> _What the task requires_: Extract every line of the entries below and reproduce each one word for word, with nothing altered.

+++

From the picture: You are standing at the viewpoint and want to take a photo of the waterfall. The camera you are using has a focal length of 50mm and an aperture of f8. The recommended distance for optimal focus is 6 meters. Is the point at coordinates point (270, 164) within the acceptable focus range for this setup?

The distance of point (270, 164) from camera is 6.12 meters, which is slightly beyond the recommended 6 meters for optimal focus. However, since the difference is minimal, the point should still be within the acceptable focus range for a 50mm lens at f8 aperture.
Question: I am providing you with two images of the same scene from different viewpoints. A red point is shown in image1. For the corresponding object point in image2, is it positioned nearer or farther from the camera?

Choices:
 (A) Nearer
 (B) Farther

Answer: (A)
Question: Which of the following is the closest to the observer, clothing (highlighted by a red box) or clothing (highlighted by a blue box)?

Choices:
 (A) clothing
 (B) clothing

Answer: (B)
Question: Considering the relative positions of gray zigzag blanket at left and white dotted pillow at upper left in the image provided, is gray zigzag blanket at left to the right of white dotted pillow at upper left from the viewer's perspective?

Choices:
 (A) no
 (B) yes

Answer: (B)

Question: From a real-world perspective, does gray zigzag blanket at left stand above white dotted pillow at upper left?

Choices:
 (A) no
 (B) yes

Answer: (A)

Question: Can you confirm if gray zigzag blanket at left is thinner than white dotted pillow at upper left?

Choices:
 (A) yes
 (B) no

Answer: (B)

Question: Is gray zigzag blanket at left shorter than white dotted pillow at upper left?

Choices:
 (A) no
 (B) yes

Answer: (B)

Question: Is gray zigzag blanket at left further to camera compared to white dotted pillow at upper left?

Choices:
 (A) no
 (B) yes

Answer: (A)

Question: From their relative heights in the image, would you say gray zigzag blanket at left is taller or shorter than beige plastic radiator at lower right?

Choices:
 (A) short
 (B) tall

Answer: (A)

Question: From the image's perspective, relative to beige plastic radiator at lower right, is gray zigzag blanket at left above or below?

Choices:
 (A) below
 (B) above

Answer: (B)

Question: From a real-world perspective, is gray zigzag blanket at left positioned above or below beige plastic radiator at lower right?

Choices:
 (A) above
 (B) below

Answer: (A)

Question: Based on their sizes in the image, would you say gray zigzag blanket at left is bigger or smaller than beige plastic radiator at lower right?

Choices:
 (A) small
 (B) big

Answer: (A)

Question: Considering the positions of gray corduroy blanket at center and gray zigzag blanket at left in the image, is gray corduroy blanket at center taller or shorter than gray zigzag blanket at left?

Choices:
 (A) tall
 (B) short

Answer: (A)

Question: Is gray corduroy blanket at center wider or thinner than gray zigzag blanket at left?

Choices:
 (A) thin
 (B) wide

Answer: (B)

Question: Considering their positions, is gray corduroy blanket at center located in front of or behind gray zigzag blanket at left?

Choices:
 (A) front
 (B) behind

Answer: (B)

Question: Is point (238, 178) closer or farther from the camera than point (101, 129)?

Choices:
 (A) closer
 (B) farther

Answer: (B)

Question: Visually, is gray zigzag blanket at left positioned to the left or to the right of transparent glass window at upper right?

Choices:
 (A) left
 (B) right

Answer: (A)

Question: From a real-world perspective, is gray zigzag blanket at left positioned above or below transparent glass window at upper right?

+++

> _Written response_:
From the picture: You are standing at the viewpoint and want to take a photo of the waterfall. The camera you are using has a focal length of 50mm and an aperture of f8. The recommended distance for optimal focus is 6 meters. Is the point at coordinates point (270, 164) within the acceptable focus range for this setup?

The distance of point (270, 164) from camera is 6.12 meters, which is slightly beyond the recommended 6 meters for optimal focus. However, since the difference is minimal, the point should still be within the acceptable focus range for a 50mm lens at f8 aperture.
Question: I am providing you with two images of the same scene from different viewpoints. A red point is shown in image1. For the corresponding object point in image2, is it positioned nearer or farther from the camera?

Choices:
 (A) Nearer
 (B) Farther

Answer: (A)
Question: Which of the following is the closest to the observer, clothing (highlighted by a red box) or clothing (highlighted by a blue box)?

Choices:
 (A) clothing
 (B) clothing

Answer: (B)
Question: Considering the relative positions of gray zigzag blanket at left and white dotted pillow at upper left in the image provided, is gray zigzag blanket at left to the right of white dotted pillow at upper left from the viewer's perspective?

Choices:
 (A) no
 (B) yes

Answer: (B)

Question: From a real-world perspective, does gray zigzag blanket at left stand above white dotted pillow at upper left?

Choices:
 (A) no
 (B) yes

Answer: (A)

Question: Can you confirm if gray zigzag blanket at left is thinner than white dotted pillow at upper left?

Choices:
 (A) yes
 (B) no

Answer: (B)

Question: Is gray zigzag blanket at left shorter than white dotted pillow at upper left?

Choices:
 (A) no
 (B) yes

Answer: (B)

Question: Is gray zigzag blanket at left further to camera compared to white dotted pillow at upper left?

Choices:
 (A) no
 (B) yes

Answer: (A)

Question: From their relative heights in the image, would you say gray zigzag blanket at left is taller or shorter than beige plastic radiator at lower right?

Choices:
 (A) short
 (B) tall

Answer: (A)

Question: From the image's perspective, relative to beige plastic radiator at lower right, is gray zigzag blanket at left above or below?

Choices:
 (A) below
 (B) above

Answer: (B)

Question: From a real-world perspective, is gray zigzag blanket at left positioned above or below beige plastic radiator at lower right?

Choices:
 (A) above
 (B) below

Answer: (A)

Question: Based on their sizes in the image, would you say gray zigzag blanket at left is bigger or smaller than beige plastic radiator at lower right?

Choices:
 (A) small
 (B) big

Answer: (A)

Question: Considering the positions of gray corduroy blanket at center and gray zigzag blanket at left in the image, is gray corduroy blanket at center taller or shorter than gray zigzag blanket at left?

Choices:
 (A) tall
 (B) short

Answer: (A)

Question: Is gray corduroy blanket at center wider or thinner than gray zigzag blanket at left?

Choices:
 (A) thin
 (B) wide

Answer: (B)

Question: Considering their positions, is gray corduroy blanket at center located in front of or behind gray zigzag blanket at left?

Choices:
 (A) front
 (B) behind

Answer: (B)

Question: Is point (238, 178) closer or farther from the camera than point (101, 129)?

Choices:
 (A) closer
 (B) farther

Answer: (B)

Question: Visually, is gray zigzag blanket at left positioned to the left or to the right of transparent glass window at upper right?

Choices:
 (A) left
 (B) right

Answer: (A)

Question: From a real-world perspective, is gray zigzag blanket at left positioned above or below transparent glass window at upper right?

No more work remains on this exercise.